● ACTIVITY
Reproduce the lines from the one containing "coordinates click(x=643, y=263)." down to the one containing "You are a delivery", changing every "gray" to "silver" and nothing else.

● DATA PROVIDED

+---+

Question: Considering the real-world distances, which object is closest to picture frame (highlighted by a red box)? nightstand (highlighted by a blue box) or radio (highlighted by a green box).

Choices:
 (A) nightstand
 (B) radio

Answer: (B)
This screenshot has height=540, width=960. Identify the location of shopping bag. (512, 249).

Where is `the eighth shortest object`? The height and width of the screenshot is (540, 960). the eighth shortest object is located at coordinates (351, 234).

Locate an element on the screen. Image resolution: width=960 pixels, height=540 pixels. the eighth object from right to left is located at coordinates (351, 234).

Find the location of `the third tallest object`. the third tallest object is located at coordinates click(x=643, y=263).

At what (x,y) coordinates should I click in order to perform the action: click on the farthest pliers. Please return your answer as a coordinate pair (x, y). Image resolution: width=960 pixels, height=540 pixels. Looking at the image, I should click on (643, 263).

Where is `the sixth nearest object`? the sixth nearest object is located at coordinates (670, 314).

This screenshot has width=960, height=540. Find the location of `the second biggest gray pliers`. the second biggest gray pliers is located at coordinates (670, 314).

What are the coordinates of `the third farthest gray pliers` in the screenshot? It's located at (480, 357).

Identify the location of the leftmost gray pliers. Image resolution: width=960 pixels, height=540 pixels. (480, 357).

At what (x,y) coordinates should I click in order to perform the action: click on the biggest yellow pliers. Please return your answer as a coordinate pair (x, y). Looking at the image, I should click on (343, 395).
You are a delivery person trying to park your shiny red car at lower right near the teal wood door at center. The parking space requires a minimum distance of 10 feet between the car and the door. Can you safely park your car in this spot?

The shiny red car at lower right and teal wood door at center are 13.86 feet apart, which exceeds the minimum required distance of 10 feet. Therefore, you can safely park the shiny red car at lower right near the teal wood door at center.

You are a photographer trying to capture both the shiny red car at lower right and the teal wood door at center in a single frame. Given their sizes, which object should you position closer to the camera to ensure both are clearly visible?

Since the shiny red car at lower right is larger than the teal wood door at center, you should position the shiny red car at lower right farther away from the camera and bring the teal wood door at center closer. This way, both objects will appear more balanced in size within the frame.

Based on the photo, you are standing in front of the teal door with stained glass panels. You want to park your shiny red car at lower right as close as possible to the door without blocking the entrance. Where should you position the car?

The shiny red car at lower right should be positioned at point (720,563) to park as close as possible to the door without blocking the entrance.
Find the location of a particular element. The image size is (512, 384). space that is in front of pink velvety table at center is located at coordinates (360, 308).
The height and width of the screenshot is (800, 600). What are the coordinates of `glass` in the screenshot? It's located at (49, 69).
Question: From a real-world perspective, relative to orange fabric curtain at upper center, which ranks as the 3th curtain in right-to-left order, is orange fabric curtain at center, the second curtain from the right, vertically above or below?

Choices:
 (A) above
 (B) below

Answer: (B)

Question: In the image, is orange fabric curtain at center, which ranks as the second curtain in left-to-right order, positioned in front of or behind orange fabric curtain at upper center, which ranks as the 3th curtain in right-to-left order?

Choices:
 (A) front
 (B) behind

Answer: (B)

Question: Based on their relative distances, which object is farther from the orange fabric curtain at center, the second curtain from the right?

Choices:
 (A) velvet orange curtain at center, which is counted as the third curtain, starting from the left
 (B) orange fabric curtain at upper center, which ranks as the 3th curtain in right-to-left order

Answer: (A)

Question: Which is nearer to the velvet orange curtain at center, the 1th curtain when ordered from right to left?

+---+

● ANSWER TO THIS PROBLEM
Find the location of `the third tallest object`. the third tallest object is located at coordinates click(x=643, y=263).

At what (x,y) coordinates should I click in order to perform the action: click on the farthest pliers. Please return your answer as a coordinate pair (x, y). Image resolution: width=960 pixels, height=540 pixels. Looking at the image, I should click on (643, 263).

Where is `the sixth nearest object`? the sixth nearest object is located at coordinates (670, 314).

This screenshot has width=960, height=540. Find the location of `the second biggest silver pliers`. the second biggest silver pliers is located at coordinates (670, 314).

What are the coordinates of `the third farthest silver pliers` in the screenshot? It's located at (480, 357).

Identify the location of the leftmost silver pliers. Image resolution: width=960 pixels, height=540 pixels. (480, 357).

At what (x,y) coordinates should I click in order to perform the action: click on the biggest yellow pliers. Please return your answer as a coordinate pair (x, y). Looking at the image, I should click on (343, 395).
You are a delivery person trying to park your shiny red car at lower right near the teal wood door at center. The parking space requires a minimum distance of 10 feet between the car and the door. Can you safely park your car in this spot?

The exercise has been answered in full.